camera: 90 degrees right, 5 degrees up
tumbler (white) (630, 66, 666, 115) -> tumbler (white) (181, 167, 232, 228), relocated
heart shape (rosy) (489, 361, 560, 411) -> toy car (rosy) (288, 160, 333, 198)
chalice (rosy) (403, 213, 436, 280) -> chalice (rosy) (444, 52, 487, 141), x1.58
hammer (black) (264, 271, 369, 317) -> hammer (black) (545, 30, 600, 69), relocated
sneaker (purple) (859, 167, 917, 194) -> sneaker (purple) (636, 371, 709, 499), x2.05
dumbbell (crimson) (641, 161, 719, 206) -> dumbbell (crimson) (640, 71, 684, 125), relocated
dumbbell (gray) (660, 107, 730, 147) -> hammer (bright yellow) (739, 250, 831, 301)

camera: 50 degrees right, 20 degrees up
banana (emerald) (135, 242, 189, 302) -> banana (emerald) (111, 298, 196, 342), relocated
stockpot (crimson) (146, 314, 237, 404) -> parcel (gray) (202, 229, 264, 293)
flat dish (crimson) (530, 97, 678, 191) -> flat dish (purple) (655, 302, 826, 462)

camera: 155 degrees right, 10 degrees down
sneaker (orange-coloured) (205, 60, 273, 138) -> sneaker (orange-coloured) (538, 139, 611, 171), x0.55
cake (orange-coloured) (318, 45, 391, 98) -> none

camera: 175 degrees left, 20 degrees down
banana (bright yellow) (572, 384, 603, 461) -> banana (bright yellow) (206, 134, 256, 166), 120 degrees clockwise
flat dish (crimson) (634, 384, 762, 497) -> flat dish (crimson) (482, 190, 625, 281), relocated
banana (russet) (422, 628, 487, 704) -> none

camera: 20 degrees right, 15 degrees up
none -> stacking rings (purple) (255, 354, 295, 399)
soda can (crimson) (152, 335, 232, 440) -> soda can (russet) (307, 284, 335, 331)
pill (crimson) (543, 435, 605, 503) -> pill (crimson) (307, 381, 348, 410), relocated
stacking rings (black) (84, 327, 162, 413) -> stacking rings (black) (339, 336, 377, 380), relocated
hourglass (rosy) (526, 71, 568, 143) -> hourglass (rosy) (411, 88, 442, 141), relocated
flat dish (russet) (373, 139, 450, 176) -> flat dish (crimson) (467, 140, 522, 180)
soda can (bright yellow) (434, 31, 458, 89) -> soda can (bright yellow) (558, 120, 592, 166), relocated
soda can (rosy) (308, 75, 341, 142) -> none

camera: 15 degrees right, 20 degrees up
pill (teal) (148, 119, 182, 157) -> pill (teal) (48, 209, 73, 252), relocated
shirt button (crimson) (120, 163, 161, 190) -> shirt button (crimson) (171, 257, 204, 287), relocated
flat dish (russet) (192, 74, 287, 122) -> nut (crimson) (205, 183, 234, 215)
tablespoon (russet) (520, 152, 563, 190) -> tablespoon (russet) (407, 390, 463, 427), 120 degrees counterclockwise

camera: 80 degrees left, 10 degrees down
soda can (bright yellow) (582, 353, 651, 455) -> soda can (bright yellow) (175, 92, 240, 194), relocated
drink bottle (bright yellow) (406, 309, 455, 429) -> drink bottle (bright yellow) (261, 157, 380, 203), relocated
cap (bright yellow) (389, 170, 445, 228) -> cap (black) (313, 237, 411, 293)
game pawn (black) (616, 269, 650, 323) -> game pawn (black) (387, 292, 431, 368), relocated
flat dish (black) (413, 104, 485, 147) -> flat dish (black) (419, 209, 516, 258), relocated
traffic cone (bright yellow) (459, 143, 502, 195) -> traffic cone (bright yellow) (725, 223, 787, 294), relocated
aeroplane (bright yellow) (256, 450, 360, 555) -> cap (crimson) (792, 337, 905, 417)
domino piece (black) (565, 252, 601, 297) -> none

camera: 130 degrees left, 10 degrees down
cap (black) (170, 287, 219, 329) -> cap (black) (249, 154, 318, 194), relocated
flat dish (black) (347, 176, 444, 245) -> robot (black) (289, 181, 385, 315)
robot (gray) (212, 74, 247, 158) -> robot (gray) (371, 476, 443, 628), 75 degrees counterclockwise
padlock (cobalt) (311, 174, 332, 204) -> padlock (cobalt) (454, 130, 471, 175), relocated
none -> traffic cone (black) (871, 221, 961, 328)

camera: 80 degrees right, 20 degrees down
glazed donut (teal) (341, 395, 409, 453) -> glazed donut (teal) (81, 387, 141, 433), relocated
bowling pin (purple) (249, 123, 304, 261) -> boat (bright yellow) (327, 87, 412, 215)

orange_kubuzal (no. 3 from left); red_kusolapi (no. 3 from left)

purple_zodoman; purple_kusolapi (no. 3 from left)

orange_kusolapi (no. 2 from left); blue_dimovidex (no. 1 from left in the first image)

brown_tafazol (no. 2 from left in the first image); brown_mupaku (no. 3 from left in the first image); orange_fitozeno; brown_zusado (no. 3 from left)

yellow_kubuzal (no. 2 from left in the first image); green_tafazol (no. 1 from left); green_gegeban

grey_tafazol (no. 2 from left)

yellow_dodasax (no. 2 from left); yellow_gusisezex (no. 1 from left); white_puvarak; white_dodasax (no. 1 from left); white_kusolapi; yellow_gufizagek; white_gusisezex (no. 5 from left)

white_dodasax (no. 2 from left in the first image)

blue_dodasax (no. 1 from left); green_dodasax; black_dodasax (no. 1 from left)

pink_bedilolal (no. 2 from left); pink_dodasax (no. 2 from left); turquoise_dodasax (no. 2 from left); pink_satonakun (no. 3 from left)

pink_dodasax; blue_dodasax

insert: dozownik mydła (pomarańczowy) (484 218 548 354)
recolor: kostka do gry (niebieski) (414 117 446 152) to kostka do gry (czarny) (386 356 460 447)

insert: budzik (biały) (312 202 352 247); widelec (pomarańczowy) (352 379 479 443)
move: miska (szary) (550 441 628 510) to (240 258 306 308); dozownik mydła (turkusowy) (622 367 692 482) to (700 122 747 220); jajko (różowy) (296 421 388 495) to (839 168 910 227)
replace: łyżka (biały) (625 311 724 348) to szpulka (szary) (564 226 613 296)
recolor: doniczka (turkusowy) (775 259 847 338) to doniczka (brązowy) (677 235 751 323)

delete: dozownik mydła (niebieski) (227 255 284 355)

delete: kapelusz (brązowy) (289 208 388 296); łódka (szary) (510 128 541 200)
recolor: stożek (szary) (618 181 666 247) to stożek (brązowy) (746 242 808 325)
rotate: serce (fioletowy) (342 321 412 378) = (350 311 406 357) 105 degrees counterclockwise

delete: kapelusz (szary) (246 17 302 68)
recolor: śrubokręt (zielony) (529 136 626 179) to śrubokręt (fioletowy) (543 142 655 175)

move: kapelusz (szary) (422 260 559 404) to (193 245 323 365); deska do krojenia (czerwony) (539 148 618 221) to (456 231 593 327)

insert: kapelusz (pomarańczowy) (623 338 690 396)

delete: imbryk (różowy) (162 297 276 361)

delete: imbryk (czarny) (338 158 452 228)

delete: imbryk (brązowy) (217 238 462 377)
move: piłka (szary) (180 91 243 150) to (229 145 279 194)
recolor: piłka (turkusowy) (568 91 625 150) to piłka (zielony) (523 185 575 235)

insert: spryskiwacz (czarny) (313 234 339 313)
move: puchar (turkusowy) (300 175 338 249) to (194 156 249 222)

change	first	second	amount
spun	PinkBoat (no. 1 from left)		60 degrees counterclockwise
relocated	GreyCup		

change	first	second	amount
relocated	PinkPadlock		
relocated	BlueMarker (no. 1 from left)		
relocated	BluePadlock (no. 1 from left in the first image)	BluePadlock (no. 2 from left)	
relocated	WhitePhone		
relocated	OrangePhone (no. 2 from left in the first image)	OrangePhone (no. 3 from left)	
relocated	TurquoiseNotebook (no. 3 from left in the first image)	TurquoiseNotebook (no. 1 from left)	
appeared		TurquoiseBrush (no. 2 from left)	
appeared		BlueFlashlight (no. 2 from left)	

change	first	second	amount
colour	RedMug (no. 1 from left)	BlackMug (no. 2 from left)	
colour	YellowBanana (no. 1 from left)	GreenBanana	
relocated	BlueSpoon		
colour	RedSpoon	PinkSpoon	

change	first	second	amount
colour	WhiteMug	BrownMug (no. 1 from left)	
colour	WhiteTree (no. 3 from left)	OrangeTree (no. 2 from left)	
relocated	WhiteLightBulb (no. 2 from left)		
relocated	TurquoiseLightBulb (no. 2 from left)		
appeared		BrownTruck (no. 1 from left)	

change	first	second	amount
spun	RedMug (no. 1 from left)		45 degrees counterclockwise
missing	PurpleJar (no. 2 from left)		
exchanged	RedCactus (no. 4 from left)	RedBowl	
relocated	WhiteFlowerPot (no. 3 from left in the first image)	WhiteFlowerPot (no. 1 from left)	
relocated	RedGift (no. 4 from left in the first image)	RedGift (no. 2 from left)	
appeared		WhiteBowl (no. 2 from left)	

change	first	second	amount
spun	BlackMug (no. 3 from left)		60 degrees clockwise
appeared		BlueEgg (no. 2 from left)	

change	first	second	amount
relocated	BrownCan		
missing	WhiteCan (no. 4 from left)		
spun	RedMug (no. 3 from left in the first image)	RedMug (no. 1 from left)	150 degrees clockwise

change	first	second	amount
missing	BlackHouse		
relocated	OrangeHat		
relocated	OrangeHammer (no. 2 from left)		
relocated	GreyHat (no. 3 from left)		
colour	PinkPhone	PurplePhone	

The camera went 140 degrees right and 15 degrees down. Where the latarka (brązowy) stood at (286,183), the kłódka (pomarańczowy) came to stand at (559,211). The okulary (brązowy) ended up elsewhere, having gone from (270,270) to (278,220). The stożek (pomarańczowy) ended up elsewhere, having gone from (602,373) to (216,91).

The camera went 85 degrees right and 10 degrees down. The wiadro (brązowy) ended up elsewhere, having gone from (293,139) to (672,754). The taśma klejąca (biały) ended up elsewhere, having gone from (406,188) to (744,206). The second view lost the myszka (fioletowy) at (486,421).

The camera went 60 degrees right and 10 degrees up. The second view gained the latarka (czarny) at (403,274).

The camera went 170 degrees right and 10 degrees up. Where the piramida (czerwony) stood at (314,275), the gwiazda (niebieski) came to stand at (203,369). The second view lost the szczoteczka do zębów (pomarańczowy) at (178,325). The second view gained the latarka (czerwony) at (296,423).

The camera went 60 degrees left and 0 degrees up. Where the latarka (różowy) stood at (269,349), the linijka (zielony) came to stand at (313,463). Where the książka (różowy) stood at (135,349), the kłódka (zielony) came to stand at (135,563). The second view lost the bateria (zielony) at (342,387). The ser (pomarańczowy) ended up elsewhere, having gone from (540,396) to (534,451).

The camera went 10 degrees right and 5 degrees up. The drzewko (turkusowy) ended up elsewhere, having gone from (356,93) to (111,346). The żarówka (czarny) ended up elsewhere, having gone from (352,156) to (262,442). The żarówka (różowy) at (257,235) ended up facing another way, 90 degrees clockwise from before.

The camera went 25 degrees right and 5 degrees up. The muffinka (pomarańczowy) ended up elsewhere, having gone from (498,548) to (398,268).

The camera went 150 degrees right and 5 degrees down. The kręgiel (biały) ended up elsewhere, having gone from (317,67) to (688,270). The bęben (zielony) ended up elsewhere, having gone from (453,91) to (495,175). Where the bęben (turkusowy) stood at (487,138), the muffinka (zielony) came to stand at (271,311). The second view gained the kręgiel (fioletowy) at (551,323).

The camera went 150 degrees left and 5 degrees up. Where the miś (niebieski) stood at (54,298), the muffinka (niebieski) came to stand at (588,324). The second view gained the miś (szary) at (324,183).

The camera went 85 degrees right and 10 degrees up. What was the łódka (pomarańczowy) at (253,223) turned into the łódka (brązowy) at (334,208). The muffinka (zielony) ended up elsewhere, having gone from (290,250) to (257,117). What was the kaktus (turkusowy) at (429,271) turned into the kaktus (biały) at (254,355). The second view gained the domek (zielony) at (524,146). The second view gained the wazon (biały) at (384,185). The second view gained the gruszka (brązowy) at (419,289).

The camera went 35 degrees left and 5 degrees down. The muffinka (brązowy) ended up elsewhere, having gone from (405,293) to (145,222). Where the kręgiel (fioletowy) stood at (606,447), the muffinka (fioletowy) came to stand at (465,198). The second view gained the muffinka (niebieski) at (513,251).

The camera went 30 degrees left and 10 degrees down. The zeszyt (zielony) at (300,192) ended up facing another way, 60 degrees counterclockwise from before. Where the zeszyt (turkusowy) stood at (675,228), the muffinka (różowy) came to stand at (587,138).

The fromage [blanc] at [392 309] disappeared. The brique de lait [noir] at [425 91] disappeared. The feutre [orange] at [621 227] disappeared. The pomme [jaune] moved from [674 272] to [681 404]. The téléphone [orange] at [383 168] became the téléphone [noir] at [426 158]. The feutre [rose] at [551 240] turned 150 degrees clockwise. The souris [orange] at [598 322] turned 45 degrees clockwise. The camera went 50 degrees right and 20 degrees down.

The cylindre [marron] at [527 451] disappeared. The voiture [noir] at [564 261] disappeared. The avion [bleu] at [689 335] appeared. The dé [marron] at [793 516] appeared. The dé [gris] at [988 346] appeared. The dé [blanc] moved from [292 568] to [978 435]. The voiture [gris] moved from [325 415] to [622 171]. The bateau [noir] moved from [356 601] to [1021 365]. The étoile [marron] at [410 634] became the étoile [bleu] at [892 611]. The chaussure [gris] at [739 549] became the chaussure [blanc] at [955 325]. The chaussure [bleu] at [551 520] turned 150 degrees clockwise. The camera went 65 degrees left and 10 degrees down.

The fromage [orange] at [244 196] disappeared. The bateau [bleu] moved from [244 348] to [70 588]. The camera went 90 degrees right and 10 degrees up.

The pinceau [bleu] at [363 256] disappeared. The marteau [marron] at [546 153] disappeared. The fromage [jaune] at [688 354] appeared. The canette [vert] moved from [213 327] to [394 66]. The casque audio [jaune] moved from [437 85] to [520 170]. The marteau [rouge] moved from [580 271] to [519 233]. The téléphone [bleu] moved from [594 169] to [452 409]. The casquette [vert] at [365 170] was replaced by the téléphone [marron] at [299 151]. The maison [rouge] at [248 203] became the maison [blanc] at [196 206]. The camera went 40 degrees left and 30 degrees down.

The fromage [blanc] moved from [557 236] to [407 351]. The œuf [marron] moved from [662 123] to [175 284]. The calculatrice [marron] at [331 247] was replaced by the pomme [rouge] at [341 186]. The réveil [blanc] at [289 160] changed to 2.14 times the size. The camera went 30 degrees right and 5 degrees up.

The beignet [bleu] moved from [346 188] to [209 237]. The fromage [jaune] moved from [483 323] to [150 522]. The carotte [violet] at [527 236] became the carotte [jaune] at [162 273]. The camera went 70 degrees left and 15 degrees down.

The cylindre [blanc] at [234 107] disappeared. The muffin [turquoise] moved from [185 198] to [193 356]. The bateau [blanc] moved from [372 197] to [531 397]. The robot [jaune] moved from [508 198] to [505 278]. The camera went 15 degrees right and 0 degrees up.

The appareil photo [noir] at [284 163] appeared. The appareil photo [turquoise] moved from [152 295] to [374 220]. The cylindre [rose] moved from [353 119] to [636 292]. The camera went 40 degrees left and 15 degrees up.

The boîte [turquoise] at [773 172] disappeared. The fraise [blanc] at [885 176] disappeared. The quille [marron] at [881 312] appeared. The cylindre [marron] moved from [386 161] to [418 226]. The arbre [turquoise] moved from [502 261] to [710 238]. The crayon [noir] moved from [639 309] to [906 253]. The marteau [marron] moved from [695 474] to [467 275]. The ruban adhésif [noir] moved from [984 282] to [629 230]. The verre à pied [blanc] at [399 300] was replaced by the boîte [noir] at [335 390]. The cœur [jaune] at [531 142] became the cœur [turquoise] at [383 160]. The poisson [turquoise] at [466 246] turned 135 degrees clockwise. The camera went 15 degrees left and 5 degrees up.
● ● ● ● ●
Find "chalice (rosy) (403, 213, 436, 280)" in the entries above and copy that whole line exactly, then each line after it through the line that contains "dumbbell (crimson) (641, 161, 719, 206)".

**OUTPUT OF THE EXERCISE**.
chalice (rosy) (403, 213, 436, 280) -> chalice (rosy) (444, 52, 487, 141), x1.58
hammer (black) (264, 271, 369, 317) -> hammer (black) (545, 30, 600, 69), relocated
sneaker (purple) (859, 167, 917, 194) -> sneaker (purple) (636, 371, 709, 499), x2.05
dumbbell (crimson) (641, 161, 719, 206) -> dumbbell (crimson) (640, 71, 684, 125), relocated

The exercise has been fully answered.